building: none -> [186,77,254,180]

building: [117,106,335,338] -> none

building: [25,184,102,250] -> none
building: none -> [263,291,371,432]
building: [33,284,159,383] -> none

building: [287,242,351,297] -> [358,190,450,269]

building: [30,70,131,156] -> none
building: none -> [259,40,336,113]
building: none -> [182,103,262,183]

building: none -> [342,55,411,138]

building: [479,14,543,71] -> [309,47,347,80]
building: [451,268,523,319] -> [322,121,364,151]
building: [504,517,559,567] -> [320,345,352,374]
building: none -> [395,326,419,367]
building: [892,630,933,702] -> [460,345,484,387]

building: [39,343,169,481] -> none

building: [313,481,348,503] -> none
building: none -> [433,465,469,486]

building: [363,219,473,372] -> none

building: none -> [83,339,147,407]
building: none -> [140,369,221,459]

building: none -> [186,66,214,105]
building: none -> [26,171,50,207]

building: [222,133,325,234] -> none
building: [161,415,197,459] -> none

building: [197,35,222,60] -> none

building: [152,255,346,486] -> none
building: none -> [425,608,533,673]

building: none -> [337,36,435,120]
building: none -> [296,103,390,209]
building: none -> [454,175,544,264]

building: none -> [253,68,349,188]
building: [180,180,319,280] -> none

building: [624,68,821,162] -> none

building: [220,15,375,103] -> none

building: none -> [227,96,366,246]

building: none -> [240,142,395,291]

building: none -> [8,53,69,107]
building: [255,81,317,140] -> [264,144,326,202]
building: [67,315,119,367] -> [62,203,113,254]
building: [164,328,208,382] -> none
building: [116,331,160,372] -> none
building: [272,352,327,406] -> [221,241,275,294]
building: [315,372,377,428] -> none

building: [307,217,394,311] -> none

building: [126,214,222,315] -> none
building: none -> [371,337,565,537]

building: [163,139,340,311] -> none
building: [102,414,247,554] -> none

Exercise prompt: Nothing in the entries should be skipped. Output them all exactly.

Your response:
building: none -> [186,77,254,180]

building: [117,106,335,338] -> none

building: [25,184,102,250] -> none
building: none -> [263,291,371,432]
building: [33,284,159,383] -> none

building: [287,242,351,297] -> [358,190,450,269]

building: [30,70,131,156] -> none
building: none -> [259,40,336,113]
building: none -> [182,103,262,183]

building: none -> [342,55,411,138]

building: [479,14,543,71] -> [309,47,347,80]
building: [451,268,523,319] -> [322,121,364,151]
building: [504,517,559,567] -> [320,345,352,374]
building: none -> [395,326,419,367]
building: [892,630,933,702] -> [460,345,484,387]

building: [39,343,169,481] -> none

building: [313,481,348,503] -> none
building: none -> [433,465,469,486]

building: [363,219,473,372] -> none

building: none -> [83,339,147,407]
building: none -> [140,369,221,459]

building: none -> [186,66,214,105]
building: none -> [26,171,50,207]

building: [222,133,325,234] -> none
building: [161,415,197,459] -> none

building: [197,35,222,60] -> none

building: [152,255,346,486] -> none
building: none -> [425,608,533,673]

building: none -> [337,36,435,120]
building: none -> [296,103,390,209]
building: none -> [454,175,544,264]

building: none -> [253,68,349,188]
building: [180,180,319,280] -> none

building: [624,68,821,162] -> none

building: [220,15,375,103] -> none

building: none -> [227,96,366,246]

building: none -> [240,142,395,291]

building: none -> [8,53,69,107]
building: [255,81,317,140] -> [264,144,326,202]
building: [67,315,119,367] -> [62,203,113,254]
building: [164,328,208,382] -> none
building: [116,331,160,372] -> none
building: [272,352,327,406] -> [221,241,275,294]
building: [315,372,377,428] -> none

building: [307,217,394,311] -> none

building: [126,214,222,315] -> none
building: none -> [371,337,565,537]

building: [163,139,340,311] -> none
building: [102,414,247,554] -> none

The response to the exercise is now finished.